→ Provided data
------------------------------------------------------------

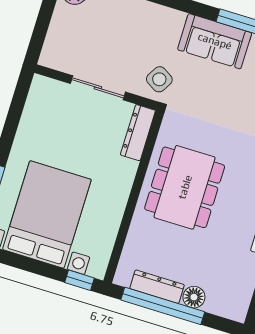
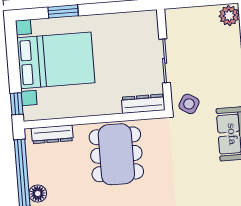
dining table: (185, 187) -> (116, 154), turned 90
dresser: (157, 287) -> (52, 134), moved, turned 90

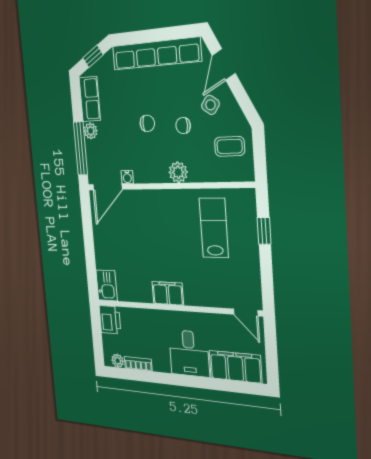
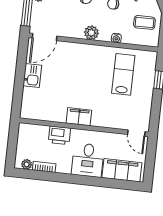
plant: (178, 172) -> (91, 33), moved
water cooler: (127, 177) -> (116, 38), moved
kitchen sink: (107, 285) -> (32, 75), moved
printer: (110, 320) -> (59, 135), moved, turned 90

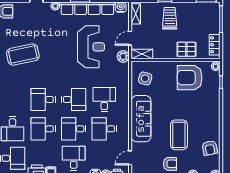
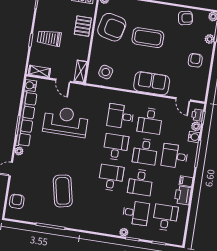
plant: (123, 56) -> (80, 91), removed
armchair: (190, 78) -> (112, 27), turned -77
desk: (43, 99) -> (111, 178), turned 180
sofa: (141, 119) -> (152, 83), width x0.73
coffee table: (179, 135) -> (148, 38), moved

------------------------------------------------------------

→ Exercise
Set down, unchanged, the line that contains "armchair: (190, 78) -> (112, 27), turned -77" together with every later line in the records, through the last one.

→ Your response
armchair: (190, 78) -> (112, 27), turned -77
desk: (43, 99) -> (111, 178), turned 180
sofa: (141, 119) -> (152, 83), width x0.73
coffee table: (179, 135) -> (148, 38), moved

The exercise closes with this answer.